Task item —
The entries that follow must be given again exactly, with the pictures excluded.

Object tracking records —
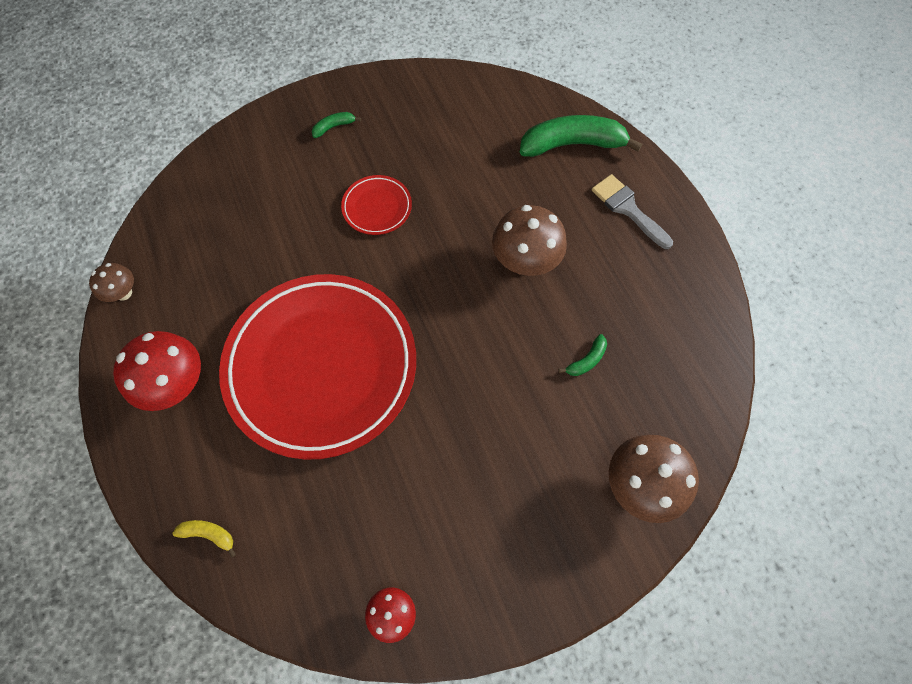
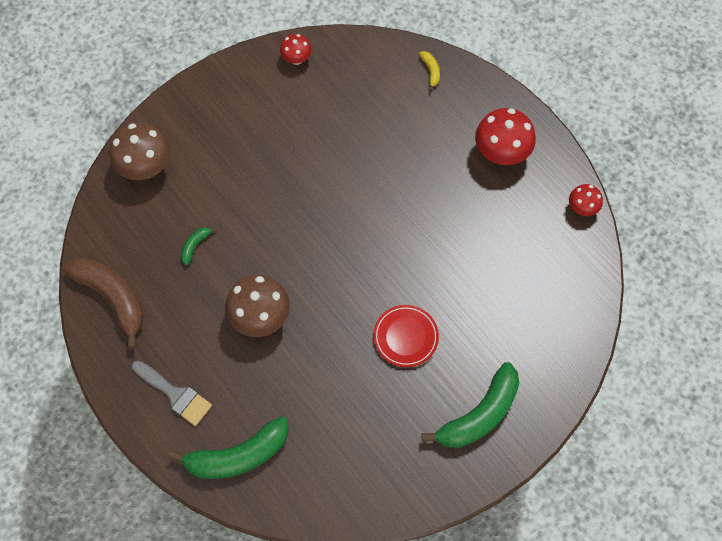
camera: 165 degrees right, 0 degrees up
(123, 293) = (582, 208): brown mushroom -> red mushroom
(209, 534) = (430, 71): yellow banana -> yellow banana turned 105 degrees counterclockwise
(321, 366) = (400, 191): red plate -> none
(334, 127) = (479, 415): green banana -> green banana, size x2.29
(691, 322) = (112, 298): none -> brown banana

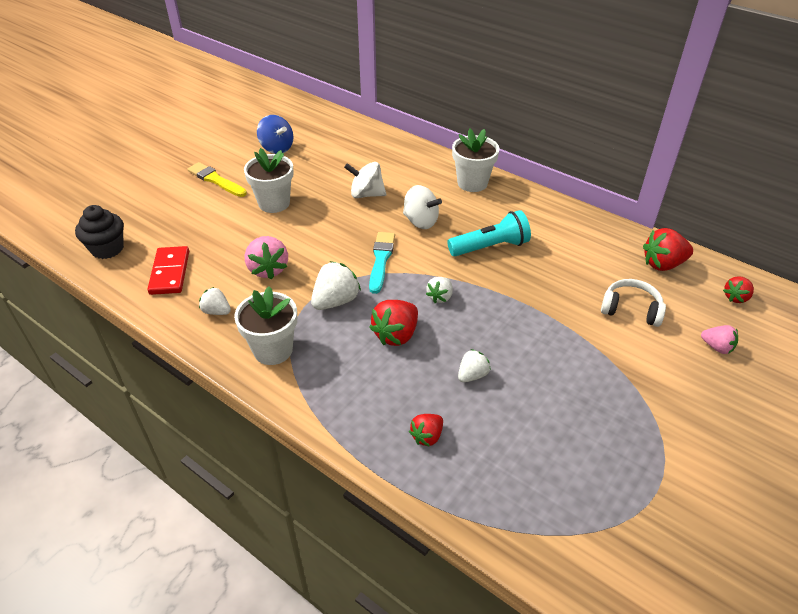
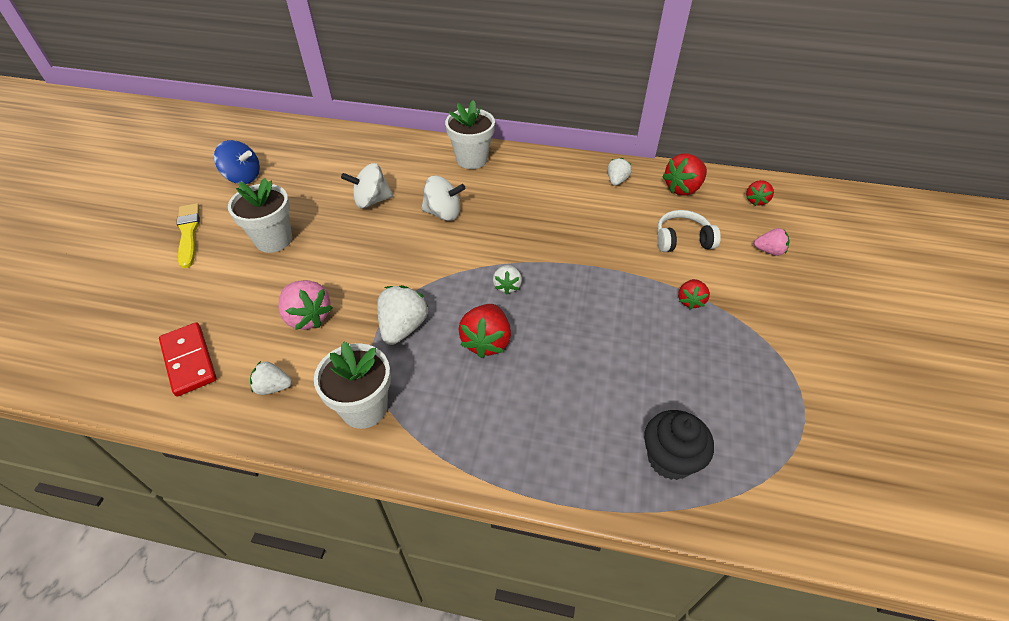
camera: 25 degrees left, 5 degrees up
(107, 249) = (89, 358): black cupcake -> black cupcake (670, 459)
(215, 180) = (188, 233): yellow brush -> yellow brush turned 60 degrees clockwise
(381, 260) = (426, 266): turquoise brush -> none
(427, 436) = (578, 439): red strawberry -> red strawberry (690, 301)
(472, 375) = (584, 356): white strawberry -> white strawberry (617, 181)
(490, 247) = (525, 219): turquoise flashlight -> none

Task answer —
camera: 165 degrees right, 0 degrees up
(123, 293) = (582, 208): brown mushroom -> red mushroom
(209, 534) = (430, 71): yellow banana -> yellow banana turned 105 degrees counterclockwise
(321, 366) = (400, 191): red plate -> none
(334, 127) = (479, 415): green banana -> green banana, size x2.29
(691, 322) = (112, 298): none -> brown banana

camera: 25 degrees left, 5 degrees up
(107, 249) = (89, 358): black cupcake -> black cupcake (670, 459)
(215, 180) = (188, 233): yellow brush -> yellow brush turned 60 degrees clockwise
(381, 260) = (426, 266): turquoise brush -> none
(427, 436) = (578, 439): red strawberry -> red strawberry (690, 301)
(472, 375) = (584, 356): white strawberry -> white strawberry (617, 181)
(490, 247) = (525, 219): turquoise flashlight -> none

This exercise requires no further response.